= What you are asked to do =
Using the listing below, retype exactly the lines starting at the one with "(184, 274) = (617, 214): blue" and ending at the one with "(462, 244) = (522, 244): pink", and include both.

= Extracted data =
══════

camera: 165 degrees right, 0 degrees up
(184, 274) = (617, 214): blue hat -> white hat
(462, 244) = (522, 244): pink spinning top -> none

══════

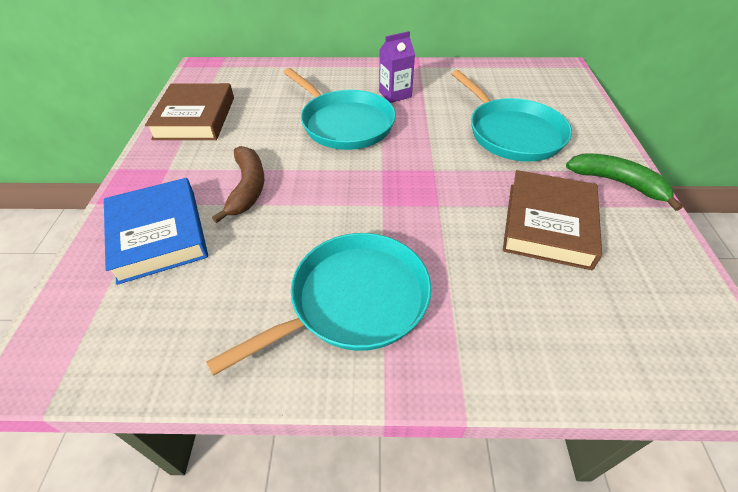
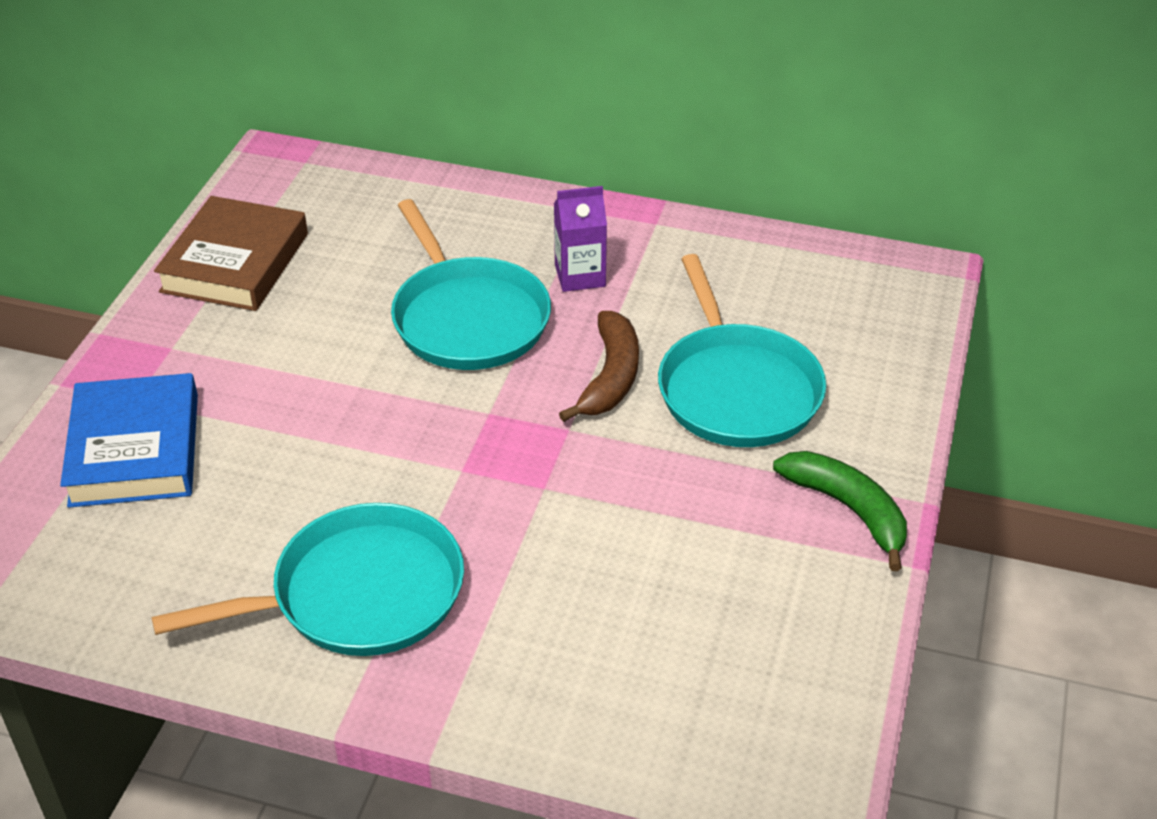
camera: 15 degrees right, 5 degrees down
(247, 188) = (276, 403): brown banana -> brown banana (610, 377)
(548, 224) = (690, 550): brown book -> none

══════

= Reply =
(184, 274) = (617, 214): blue hat -> white hat
(462, 244) = (522, 244): pink spinning top -> none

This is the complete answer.